TASK TO COMPLETE:
All lines in the data bearing the string "soap" should be identified and copied.

(Quantity change records)
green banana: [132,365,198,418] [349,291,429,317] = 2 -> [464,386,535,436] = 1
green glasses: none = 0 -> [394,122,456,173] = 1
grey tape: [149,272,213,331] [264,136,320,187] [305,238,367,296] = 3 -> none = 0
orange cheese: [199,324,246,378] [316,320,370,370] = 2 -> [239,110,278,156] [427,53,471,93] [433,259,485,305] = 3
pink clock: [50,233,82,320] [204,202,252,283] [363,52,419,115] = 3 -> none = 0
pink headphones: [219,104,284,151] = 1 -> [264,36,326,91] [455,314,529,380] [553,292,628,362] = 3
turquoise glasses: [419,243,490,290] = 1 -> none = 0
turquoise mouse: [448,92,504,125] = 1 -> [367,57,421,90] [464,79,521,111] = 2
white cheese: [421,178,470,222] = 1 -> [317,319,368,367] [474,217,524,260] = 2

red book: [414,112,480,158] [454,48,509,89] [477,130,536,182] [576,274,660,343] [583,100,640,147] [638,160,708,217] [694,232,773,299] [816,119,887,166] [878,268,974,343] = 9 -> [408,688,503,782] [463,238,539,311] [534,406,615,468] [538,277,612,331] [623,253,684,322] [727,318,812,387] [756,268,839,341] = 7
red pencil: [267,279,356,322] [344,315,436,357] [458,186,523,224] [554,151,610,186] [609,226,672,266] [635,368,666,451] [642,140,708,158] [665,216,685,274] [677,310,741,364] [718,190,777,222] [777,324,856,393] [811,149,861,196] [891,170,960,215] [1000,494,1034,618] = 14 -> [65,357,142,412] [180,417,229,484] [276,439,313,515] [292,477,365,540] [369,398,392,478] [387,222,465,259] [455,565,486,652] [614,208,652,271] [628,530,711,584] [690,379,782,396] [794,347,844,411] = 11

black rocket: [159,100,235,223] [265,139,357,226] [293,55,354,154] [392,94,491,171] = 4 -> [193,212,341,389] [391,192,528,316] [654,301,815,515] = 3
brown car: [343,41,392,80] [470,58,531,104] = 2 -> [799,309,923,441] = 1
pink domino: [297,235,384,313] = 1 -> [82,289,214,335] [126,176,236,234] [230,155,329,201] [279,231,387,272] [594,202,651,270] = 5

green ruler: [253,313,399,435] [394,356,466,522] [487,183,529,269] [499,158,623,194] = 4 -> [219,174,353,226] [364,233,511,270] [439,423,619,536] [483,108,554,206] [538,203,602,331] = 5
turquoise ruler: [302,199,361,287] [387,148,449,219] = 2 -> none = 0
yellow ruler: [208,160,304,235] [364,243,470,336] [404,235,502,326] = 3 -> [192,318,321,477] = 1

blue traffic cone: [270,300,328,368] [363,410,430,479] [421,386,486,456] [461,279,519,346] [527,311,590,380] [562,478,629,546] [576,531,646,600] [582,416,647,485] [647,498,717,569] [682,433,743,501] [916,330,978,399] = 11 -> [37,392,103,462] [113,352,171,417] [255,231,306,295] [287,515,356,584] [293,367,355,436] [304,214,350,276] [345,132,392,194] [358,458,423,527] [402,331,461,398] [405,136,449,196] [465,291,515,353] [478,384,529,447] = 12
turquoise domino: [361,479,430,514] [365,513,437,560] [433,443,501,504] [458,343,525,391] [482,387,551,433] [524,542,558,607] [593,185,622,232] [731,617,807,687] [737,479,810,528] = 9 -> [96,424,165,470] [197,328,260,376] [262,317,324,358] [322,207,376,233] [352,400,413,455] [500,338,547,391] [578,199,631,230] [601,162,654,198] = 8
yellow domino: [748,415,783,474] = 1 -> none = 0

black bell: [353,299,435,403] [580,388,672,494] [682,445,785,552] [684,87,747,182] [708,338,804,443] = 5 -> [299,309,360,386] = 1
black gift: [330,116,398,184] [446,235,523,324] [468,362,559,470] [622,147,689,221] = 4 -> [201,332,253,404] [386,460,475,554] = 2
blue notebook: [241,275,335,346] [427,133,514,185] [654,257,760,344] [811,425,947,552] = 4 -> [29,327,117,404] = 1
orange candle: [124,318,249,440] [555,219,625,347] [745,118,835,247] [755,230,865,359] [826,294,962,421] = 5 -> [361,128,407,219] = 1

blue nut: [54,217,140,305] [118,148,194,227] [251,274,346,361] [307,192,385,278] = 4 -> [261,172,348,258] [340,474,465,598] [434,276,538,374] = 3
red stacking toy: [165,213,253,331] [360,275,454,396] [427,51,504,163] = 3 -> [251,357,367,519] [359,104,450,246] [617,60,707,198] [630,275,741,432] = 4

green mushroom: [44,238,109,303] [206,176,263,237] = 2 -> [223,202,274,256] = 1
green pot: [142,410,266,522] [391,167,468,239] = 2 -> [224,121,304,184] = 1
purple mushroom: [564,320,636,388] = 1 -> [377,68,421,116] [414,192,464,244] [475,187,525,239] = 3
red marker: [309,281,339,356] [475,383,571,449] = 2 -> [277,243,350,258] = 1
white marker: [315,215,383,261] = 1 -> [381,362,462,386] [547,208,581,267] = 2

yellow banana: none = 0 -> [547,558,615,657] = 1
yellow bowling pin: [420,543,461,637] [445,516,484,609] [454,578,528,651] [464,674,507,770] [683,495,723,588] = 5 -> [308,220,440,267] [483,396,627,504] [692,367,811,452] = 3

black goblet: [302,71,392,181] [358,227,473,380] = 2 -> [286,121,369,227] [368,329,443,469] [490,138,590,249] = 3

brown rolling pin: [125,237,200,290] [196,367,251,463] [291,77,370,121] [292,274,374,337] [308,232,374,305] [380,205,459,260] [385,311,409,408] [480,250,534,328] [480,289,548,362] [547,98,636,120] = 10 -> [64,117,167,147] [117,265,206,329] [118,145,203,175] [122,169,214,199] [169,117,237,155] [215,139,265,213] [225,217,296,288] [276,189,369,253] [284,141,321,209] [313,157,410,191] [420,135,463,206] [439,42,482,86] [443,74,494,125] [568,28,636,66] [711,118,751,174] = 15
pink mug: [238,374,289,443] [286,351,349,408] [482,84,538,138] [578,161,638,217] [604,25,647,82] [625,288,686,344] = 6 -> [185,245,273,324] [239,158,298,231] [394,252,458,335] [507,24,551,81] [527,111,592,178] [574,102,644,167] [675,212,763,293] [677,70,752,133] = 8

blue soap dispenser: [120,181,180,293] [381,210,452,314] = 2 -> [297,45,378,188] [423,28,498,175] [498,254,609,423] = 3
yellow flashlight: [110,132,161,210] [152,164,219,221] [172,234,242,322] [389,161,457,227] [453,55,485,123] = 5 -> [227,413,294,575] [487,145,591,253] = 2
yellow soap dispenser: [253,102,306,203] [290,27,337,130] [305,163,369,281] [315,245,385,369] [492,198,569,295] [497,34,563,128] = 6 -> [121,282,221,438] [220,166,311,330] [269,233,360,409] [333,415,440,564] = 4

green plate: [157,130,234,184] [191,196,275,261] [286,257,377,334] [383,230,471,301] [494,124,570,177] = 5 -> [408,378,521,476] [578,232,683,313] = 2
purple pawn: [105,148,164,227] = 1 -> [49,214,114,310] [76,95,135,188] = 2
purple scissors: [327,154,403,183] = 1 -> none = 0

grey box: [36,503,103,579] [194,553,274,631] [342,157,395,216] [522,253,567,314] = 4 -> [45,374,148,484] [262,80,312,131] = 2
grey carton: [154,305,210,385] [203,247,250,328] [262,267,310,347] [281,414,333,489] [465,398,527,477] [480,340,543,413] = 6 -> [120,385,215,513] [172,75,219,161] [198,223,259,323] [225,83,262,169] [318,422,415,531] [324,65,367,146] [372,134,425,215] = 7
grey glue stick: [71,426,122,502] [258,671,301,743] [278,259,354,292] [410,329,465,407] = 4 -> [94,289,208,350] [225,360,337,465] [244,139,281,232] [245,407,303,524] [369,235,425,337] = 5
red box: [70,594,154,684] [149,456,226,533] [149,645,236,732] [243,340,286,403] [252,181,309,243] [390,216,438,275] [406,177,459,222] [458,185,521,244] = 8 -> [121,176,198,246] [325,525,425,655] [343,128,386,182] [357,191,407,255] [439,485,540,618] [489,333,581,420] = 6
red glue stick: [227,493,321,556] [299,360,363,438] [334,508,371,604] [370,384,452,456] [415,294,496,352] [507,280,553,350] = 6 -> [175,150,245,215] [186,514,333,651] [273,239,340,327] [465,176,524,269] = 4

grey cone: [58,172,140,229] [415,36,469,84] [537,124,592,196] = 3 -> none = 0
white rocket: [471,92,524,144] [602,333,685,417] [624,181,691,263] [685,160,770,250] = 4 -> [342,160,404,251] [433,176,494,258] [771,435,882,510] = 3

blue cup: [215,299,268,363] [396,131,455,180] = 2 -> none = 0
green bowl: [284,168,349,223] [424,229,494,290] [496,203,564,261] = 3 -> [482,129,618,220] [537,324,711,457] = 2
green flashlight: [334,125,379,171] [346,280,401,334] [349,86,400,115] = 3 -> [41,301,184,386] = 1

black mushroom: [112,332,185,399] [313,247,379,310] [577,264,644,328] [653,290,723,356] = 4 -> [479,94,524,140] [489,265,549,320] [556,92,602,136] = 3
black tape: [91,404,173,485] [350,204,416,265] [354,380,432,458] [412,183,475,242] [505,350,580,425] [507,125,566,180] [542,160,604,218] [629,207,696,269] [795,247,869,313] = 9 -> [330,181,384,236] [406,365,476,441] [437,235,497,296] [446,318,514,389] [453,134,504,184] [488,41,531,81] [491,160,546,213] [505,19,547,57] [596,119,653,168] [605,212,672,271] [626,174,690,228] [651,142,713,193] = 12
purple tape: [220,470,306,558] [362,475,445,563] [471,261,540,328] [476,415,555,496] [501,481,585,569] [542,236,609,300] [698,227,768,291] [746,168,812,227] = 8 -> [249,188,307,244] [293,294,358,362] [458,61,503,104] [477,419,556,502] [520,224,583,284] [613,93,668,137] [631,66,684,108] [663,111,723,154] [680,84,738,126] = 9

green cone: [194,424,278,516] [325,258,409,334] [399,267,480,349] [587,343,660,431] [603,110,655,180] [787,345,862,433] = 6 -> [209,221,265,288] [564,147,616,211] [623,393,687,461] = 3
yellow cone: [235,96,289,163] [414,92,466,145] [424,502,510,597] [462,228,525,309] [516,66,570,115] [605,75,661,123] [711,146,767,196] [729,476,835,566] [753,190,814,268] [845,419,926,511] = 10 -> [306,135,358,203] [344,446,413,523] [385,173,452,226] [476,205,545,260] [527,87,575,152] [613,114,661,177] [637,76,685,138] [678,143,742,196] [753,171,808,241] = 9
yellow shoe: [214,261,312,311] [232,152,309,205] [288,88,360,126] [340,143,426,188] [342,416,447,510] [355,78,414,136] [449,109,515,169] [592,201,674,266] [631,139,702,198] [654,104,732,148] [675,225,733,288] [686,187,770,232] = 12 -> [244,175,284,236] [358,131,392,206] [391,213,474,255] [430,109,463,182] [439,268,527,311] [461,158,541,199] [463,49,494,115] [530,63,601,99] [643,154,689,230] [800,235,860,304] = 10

RESPONSE TO THE TASK:
blue soap dispenser: [120,181,180,293] [381,210,452,314] = 2 -> [297,45,378,188] [423,28,498,175] [498,254,609,423] = 3
yellow soap dispenser: [253,102,306,203] [290,27,337,130] [305,163,369,281] [315,245,385,369] [492,198,569,295] [497,34,563,128] = 6 -> [121,282,221,438] [220,166,311,330] [269,233,360,409] [333,415,440,564] = 4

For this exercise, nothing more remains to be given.